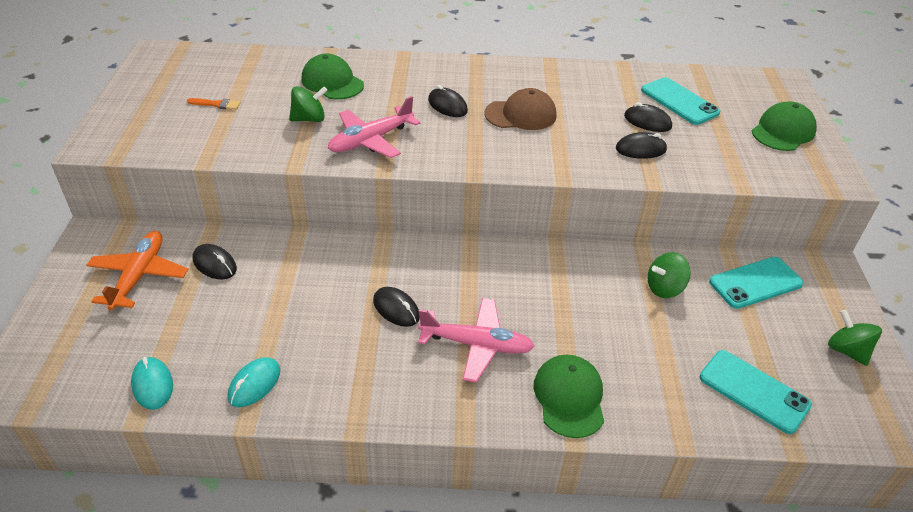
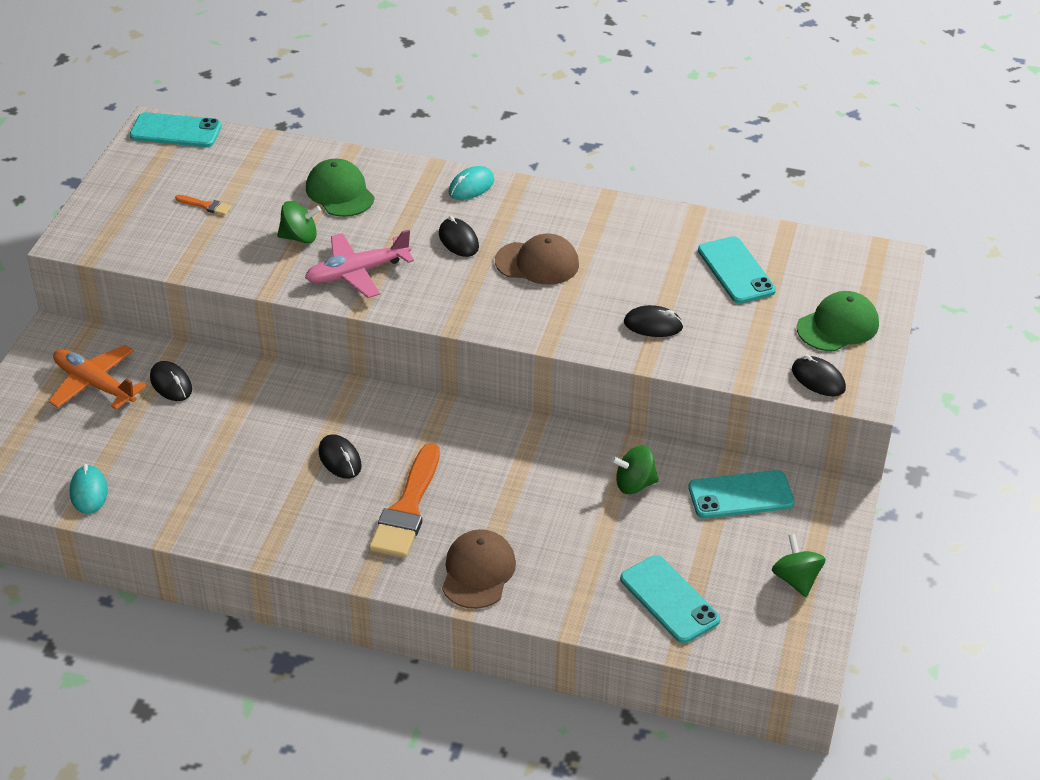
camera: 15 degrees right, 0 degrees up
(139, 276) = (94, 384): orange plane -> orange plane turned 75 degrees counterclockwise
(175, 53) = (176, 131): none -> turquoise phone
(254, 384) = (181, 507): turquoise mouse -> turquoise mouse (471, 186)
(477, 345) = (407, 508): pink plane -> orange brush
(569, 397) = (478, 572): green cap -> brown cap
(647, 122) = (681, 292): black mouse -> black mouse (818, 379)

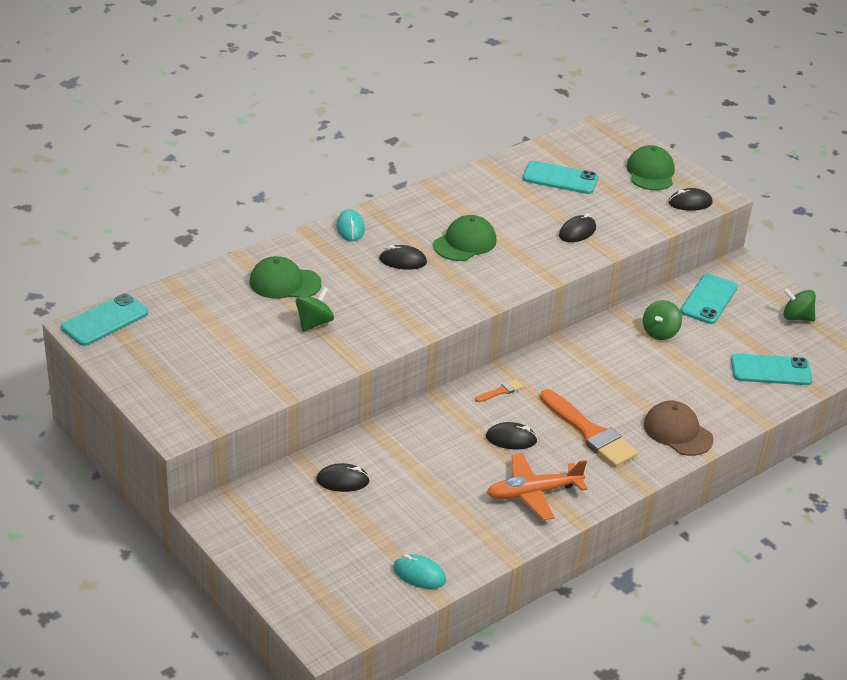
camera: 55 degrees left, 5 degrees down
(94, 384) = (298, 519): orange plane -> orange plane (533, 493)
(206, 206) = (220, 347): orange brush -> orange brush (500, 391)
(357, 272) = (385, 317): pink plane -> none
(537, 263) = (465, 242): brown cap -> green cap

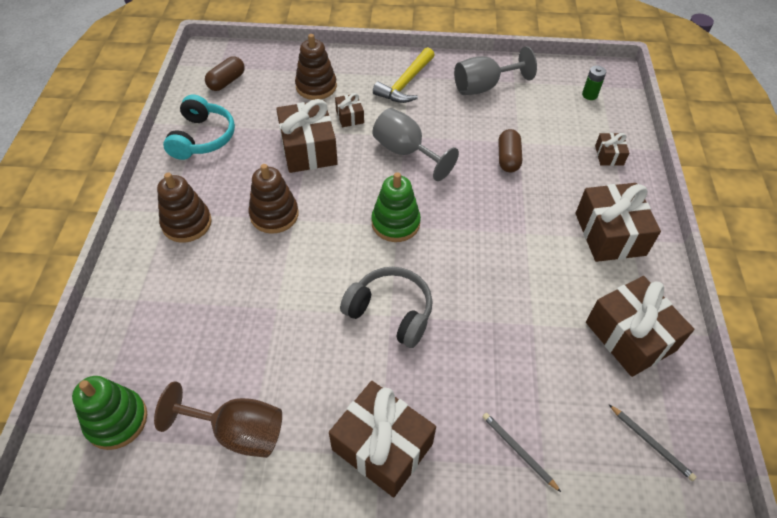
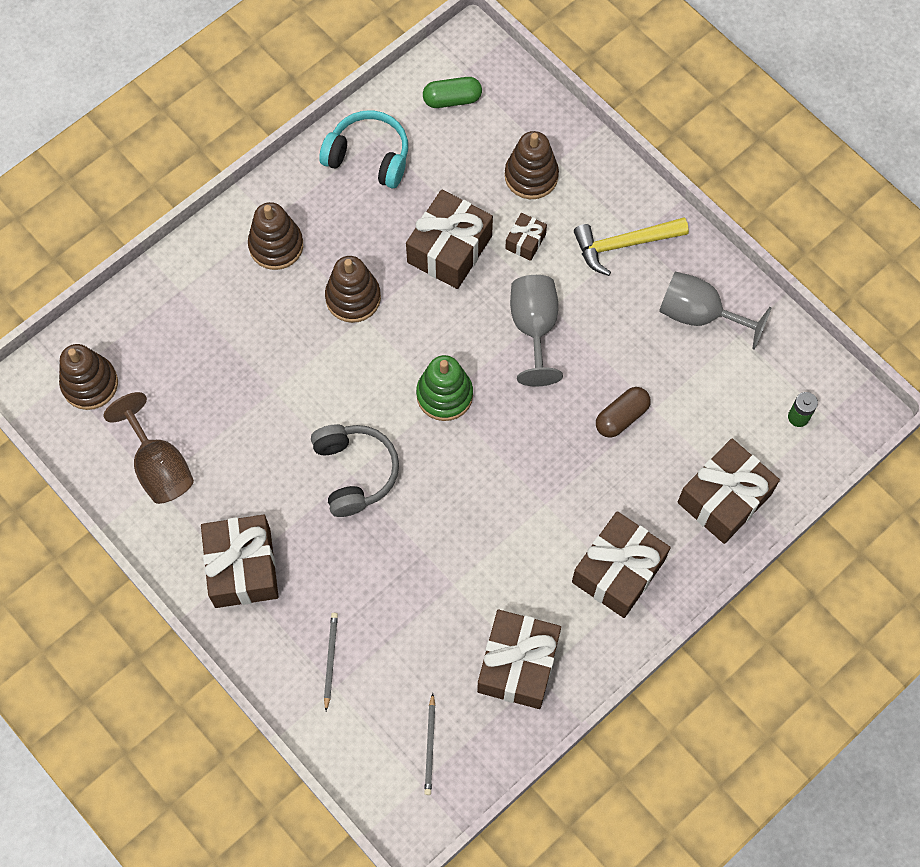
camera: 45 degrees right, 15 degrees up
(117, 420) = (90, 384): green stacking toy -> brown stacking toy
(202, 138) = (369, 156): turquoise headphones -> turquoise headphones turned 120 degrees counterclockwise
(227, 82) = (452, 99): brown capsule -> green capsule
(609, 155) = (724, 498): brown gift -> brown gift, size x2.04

### EXERCISE BRIEF
The line with "(94, 384) = (298, 519): orange" ends the range, and the first line of the data begins it; repeat exactly those lines and nothing more, omitting pictures.

### WRITTEN ANSWER
camera: 15 degrees right, 0 degrees up
(139, 276) = (94, 384): orange plane -> orange plane turned 75 degrees counterclockwise
(175, 53) = (176, 131): none -> turquoise phone
(254, 384) = (181, 507): turquoise mouse -> turquoise mouse (471, 186)
(477, 345) = (407, 508): pink plane -> orange brush
(569, 397) = (478, 572): green cap -> brown cap
(647, 122) = (681, 292): black mouse -> black mouse (818, 379)

camera: 55 degrees left, 5 degrees down
(94, 384) = (298, 519): orange plane -> orange plane (533, 493)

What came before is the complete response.